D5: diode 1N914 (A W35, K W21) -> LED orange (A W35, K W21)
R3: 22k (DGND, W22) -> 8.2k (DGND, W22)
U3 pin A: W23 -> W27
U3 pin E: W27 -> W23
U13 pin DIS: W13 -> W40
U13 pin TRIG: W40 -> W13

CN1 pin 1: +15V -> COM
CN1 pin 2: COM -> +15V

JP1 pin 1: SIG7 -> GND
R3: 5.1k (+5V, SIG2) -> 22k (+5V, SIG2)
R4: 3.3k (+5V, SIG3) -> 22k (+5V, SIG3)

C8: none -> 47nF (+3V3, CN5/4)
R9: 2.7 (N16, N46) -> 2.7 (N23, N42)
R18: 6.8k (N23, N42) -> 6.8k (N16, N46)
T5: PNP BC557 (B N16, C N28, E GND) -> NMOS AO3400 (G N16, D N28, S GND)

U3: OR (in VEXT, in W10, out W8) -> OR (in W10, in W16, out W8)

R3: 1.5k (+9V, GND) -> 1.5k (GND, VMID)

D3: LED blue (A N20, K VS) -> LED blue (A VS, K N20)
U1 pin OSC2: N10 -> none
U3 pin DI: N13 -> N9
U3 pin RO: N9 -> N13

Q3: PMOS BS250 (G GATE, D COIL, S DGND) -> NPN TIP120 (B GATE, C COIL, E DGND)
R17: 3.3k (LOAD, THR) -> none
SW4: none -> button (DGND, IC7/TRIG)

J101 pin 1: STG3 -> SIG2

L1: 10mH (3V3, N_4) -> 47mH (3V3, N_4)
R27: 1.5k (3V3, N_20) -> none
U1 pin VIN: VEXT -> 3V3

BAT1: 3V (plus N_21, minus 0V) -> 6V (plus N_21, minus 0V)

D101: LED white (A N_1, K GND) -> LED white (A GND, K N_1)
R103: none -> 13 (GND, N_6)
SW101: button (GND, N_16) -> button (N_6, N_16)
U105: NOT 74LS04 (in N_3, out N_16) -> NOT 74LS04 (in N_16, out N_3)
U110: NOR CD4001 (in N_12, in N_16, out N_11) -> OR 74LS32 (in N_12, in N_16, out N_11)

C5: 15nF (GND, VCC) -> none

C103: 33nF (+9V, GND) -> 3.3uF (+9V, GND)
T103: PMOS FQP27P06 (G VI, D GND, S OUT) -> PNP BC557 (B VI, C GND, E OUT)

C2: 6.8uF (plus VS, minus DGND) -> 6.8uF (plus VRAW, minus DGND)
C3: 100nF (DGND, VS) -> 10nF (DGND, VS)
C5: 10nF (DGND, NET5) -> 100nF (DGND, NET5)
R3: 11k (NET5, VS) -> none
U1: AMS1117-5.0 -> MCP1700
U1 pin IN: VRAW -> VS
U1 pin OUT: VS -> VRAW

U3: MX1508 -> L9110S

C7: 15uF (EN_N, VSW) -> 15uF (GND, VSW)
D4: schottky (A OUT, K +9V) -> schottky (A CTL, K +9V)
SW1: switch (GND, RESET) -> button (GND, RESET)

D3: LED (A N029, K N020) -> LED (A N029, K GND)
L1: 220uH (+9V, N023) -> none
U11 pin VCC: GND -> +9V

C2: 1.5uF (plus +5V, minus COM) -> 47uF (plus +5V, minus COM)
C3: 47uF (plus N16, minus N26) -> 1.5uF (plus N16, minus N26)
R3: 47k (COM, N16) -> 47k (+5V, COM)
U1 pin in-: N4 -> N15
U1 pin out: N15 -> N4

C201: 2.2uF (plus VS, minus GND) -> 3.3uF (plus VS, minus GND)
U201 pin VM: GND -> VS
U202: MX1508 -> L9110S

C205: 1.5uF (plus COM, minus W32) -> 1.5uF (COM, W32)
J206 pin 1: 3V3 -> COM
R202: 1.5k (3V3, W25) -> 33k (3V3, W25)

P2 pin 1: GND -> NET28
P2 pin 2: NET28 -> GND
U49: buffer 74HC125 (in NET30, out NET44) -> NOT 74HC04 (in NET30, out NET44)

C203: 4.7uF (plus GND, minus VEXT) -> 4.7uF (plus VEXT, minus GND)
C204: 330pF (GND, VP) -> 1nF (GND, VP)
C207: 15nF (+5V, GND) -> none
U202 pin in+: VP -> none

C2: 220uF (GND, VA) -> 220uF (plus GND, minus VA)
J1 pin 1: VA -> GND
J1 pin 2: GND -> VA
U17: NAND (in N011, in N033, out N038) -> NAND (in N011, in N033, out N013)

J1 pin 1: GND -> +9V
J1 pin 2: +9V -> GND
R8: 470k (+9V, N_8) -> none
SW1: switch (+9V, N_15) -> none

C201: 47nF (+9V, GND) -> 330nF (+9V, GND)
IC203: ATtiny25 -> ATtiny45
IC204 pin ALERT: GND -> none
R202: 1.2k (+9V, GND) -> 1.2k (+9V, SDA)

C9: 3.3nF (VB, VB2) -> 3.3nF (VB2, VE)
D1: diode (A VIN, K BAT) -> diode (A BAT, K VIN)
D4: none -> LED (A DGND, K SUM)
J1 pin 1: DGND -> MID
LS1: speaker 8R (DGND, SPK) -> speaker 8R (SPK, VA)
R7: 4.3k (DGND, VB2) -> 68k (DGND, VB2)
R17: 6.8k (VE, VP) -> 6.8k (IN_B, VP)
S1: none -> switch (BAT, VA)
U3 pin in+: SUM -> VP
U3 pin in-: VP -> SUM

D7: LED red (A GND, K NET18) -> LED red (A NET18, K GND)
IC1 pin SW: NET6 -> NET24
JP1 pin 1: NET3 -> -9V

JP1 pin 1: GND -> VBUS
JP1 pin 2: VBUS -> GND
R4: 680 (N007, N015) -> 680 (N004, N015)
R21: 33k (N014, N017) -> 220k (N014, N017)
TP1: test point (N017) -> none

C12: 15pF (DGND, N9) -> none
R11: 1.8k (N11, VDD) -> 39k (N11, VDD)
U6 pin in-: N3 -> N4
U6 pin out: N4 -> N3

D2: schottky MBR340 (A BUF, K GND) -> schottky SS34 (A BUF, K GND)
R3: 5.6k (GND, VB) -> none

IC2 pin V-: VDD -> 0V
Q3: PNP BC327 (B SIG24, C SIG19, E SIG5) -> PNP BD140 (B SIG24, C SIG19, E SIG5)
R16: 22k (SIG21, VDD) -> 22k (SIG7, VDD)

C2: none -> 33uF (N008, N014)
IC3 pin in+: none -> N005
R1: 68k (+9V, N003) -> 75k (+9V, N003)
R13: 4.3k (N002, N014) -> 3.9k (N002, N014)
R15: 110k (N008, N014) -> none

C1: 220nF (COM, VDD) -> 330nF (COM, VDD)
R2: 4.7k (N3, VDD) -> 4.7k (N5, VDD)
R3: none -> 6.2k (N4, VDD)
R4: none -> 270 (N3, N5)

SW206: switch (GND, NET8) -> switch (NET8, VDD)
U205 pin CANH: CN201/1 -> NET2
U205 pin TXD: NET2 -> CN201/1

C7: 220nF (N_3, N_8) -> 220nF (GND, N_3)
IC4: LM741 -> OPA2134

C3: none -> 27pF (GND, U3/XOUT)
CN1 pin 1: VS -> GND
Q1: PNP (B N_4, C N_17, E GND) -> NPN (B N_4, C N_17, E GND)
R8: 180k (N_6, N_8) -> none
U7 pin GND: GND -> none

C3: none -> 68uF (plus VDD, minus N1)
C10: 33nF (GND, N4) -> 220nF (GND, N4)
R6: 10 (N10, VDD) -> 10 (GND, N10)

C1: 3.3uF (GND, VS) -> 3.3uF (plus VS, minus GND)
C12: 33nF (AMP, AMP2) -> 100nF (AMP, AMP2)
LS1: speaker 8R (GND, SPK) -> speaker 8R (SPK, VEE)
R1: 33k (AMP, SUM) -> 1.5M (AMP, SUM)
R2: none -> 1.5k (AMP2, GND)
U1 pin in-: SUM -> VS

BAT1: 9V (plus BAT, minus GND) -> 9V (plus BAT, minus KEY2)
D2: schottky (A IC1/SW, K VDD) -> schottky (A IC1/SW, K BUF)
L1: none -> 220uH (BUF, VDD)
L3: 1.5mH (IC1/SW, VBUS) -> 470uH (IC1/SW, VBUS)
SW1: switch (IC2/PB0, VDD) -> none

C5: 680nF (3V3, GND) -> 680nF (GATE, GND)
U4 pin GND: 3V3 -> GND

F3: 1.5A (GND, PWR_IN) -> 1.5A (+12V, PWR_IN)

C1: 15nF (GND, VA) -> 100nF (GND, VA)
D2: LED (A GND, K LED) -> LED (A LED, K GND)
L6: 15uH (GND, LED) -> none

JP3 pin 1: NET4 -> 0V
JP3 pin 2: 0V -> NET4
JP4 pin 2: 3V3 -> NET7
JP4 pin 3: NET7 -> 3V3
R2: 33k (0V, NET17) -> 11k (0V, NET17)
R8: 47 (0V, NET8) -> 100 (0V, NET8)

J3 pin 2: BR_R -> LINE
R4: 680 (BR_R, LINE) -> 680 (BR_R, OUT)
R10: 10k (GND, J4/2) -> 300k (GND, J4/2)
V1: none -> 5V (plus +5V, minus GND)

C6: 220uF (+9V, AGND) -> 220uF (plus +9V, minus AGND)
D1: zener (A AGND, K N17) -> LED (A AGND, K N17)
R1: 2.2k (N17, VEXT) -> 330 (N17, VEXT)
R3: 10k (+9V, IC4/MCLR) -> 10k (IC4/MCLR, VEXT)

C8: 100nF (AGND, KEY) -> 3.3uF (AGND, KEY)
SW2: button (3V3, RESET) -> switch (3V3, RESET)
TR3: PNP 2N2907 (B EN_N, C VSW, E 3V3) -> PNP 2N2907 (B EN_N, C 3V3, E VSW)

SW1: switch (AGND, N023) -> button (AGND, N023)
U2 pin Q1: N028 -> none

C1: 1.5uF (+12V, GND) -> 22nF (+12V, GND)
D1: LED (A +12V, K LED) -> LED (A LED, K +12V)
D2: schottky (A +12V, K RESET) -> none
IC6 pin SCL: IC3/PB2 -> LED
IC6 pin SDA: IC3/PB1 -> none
━━━
## [What is being asked]
In the listing above, transcribe exactly everything from the line containing "U4 pin GND: 3V3 -> GND" down to the line containing "D2: schottky (A +12V, K RESET) -> none", including both and nothing more.

## [Written solution]
U4 pin GND: 3V3 -> GND

F3: 1.5A (GND, PWR_IN) -> 1.5A (+12V, PWR_IN)

C1: 15nF (GND, VA) -> 100nF (GND, VA)
D2: LED (A GND, K LED) -> LED (A LED, K GND)
L6: 15uH (GND, LED) -> none

JP3 pin 1: NET4 -> 0V
JP3 pin 2: 0V -> NET4
JP4 pin 2: 3V3 -> NET7
JP4 pin 3: NET7 -> 3V3
R2: 33k (0V, NET17) -> 11k (0V, NET17)
R8: 47 (0V, NET8) -> 100 (0V, NET8)

J3 pin 2: BR_R -> LINE
R4: 680 (BR_R, LINE) -> 680 (BR_R, OUT)
R10: 10k (GND, J4/2) -> 300k (GND, J4/2)
V1: none -> 5V (plus +5V, minus GND)

C6: 220uF (+9V, AGND) -> 220uF (plus +9V, minus AGND)
D1: zener (A AGND, K N17) -> LED (A AGND, K N17)
R1: 2.2k (N17, VEXT) -> 330 (N17, VEXT)
R3: 10k (+9V, IC4/MCLR) -> 10k (IC4/MCLR, VEXT)

C8: 100nF (AGND, KEY) -> 3.3uF (AGND, KEY)
SW2: button (3V3, RESET) -> switch (3V3, RESET)
TR3: PNP 2N2907 (B EN_N, C VSW, E 3V3) -> PNP 2N2907 (B EN_N, C 3V3, E VSW)

SW1: switch (AGND, N023) -> button (AGND, N023)
U2 pin Q1: N028 -> none

C1: 1.5uF (+12V, GND) -> 22nF (+12V, GND)
D1: LED (A +12V, K LED) -> LED (A LED, K +12V)
D2: schottky (A +12V, K RESET) -> none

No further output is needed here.